__Problem description__.
For the records below, tally the lines that include the word "star" and give only the tally.

____ The input

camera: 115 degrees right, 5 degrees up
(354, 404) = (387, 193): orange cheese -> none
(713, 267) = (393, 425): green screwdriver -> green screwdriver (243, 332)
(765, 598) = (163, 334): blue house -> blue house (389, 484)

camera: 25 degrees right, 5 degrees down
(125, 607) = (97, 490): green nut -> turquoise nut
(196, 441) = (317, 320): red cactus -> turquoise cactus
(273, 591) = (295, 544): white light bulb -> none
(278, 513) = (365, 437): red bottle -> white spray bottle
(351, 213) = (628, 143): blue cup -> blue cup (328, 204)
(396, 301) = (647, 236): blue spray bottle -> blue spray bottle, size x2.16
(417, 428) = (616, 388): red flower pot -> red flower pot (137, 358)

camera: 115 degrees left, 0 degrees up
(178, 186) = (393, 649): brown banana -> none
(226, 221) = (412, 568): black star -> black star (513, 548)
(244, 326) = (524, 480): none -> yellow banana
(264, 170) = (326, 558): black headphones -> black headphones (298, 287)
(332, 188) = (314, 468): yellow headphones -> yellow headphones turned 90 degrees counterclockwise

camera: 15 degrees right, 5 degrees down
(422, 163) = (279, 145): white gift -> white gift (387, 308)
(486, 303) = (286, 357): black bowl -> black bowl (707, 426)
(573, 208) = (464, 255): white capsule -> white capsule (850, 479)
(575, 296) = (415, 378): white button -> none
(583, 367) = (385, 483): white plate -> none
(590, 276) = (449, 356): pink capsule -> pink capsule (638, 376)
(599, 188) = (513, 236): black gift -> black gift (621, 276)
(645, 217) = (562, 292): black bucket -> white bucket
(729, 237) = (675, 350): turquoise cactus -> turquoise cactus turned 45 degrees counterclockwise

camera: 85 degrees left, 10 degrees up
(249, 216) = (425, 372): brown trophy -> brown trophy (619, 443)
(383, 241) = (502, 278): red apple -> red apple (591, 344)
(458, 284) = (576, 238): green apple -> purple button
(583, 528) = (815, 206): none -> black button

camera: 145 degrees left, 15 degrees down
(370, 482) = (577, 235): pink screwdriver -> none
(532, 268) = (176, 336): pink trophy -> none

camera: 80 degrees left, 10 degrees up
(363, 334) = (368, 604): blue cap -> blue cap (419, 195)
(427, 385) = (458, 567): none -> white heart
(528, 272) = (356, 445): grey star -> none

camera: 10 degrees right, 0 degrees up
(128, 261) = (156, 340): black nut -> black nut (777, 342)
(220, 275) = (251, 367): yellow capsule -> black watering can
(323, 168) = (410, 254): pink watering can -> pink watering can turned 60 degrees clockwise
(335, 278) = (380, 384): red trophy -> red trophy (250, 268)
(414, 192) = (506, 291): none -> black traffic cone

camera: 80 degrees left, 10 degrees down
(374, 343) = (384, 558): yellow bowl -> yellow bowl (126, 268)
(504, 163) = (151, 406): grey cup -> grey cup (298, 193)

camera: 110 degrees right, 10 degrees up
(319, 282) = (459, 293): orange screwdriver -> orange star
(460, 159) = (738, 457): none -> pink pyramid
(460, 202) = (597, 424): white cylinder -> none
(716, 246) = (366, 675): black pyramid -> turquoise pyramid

________

__Solution for this task__.
3